The problem >>
Report each line of the records where "green" occurs.
BEGIN
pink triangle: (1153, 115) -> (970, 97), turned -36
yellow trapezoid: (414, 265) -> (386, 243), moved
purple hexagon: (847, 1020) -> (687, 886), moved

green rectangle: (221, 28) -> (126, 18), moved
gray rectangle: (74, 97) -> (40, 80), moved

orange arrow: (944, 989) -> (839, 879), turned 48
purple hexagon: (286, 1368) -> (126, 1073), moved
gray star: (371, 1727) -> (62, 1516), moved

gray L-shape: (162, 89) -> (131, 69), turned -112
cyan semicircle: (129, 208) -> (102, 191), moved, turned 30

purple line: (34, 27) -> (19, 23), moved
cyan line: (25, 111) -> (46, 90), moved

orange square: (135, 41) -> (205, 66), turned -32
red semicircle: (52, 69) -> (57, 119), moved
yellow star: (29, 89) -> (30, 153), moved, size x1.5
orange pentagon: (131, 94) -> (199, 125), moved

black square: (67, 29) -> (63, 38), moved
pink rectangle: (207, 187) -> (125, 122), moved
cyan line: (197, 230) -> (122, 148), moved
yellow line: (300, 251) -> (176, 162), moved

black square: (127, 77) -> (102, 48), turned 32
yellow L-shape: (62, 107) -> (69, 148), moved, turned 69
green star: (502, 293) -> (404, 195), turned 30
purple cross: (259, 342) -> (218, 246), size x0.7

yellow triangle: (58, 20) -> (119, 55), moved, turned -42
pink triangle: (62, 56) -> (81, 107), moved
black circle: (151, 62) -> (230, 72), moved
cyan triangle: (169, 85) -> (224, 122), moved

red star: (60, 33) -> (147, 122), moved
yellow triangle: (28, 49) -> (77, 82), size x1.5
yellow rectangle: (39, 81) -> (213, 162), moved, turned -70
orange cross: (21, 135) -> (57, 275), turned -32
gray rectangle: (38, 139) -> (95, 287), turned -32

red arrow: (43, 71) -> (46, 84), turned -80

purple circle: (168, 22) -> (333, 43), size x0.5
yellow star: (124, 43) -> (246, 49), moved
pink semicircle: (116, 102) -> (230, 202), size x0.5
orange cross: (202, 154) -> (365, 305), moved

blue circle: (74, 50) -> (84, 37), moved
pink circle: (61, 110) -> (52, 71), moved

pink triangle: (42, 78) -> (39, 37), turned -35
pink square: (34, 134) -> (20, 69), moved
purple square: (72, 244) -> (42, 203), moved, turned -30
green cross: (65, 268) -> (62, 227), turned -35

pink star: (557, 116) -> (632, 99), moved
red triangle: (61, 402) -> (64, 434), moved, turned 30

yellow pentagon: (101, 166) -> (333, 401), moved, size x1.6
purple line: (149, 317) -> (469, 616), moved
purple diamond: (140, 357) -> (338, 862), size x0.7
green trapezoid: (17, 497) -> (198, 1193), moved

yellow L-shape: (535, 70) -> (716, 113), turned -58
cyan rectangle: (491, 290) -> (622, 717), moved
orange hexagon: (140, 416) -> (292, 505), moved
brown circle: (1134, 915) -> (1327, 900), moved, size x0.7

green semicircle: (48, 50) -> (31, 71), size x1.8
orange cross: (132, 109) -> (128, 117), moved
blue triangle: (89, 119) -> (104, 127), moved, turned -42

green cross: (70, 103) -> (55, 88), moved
END
Written answer >>
green rectangle: (221, 28) -> (126, 18), moved
green star: (502, 293) -> (404, 195), turned 30
green cross: (65, 268) -> (62, 227), turned -35
green trapezoid: (17, 497) -> (198, 1193), moved
green semicircle: (48, 50) -> (31, 71), size x1.8
green cross: (70, 103) -> (55, 88), moved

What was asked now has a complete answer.